Work required: Provide a character-exact reproduction of the lines from the line with "SW1: switch (5V, RESET)" to the end of the entries.
____
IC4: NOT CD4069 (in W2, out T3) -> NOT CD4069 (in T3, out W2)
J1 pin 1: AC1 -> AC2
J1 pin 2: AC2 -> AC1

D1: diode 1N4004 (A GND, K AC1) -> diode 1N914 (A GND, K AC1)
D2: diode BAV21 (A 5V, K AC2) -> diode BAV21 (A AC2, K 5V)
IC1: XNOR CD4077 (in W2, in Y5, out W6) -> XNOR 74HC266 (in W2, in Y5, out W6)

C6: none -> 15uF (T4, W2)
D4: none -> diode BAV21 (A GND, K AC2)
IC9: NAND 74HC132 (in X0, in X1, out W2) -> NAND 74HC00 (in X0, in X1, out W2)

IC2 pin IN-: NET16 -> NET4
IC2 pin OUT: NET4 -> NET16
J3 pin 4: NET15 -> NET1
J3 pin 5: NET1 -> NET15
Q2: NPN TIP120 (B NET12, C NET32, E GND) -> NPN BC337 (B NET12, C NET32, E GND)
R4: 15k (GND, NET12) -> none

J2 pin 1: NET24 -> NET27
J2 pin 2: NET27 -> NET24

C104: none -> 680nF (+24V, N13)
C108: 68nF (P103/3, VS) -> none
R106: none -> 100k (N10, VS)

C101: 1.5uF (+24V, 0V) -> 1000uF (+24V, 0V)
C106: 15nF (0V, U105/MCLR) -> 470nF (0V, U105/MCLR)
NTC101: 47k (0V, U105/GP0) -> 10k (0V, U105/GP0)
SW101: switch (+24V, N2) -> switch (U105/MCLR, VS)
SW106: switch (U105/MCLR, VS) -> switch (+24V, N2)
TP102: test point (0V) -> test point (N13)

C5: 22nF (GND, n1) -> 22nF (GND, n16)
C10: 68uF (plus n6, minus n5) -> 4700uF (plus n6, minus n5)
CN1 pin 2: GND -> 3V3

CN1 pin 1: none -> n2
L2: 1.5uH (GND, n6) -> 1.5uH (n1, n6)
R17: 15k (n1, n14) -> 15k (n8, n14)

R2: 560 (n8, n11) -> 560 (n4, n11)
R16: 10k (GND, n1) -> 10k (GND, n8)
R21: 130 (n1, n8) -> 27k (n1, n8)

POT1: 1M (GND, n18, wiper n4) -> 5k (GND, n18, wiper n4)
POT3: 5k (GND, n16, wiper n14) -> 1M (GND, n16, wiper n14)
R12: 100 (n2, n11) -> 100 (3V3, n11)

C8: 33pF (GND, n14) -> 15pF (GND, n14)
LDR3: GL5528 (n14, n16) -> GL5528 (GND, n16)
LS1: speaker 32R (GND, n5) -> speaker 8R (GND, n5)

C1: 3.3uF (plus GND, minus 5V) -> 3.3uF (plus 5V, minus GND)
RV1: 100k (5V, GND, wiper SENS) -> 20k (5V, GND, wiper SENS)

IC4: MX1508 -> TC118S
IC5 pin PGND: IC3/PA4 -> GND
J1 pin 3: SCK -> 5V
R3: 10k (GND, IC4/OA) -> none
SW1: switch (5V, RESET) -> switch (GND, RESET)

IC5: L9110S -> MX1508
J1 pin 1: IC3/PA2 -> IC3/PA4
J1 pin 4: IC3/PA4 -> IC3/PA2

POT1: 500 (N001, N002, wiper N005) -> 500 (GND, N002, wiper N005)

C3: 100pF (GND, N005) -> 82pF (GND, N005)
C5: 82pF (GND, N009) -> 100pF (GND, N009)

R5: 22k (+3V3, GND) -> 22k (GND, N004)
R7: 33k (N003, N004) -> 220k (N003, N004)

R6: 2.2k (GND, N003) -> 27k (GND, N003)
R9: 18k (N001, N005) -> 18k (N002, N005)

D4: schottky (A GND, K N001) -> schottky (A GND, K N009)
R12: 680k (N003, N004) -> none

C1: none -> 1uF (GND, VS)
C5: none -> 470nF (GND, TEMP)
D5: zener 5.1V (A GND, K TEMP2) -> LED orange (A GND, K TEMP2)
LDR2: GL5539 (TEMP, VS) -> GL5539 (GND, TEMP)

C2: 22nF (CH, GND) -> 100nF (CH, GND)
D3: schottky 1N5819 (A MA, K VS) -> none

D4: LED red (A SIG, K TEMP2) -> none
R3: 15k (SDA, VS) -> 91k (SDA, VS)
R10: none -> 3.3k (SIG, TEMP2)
____
Output for this exercise:
SW1: switch (5V, RESET) -> switch (GND, RESET)

IC5: L9110S -> MX1508
J1 pin 1: IC3/PA2 -> IC3/PA4
J1 pin 4: IC3/PA4 -> IC3/PA2

POT1: 500 (N001, N002, wiper N005) -> 500 (GND, N002, wiper N005)

C3: 100pF (GND, N005) -> 82pF (GND, N005)
C5: 82pF (GND, N009) -> 100pF (GND, N009)

R5: 22k (+3V3, GND) -> 22k (GND, N004)
R7: 33k (N003, N004) -> 220k (N003, N004)

R6: 2.2k (GND, N003) -> 27k (GND, N003)
R9: 18k (N001, N005) -> 18k (N002, N005)

D4: schottky (A GND, K N001) -> schottky (A GND, K N009)
R12: 680k (N003, N004) -> none

C1: none -> 1uF (GND, VS)
C5: none -> 470nF (GND, TEMP)
D5: zener 5.1V (A GND, K TEMP2) -> LED orange (A GND, K TEMP2)
LDR2: GL5539 (TEMP, VS) -> GL5539 (GND, TEMP)

C2: 22nF (CH, GND) -> 100nF (CH, GND)
D3: schottky 1N5819 (A MA, K VS) -> none

D4: LED red (A SIG, K TEMP2) -> none
R3: 15k (SDA, VS) -> 91k (SDA, VS)
R10: none -> 3.3k (SIG, TEMP2)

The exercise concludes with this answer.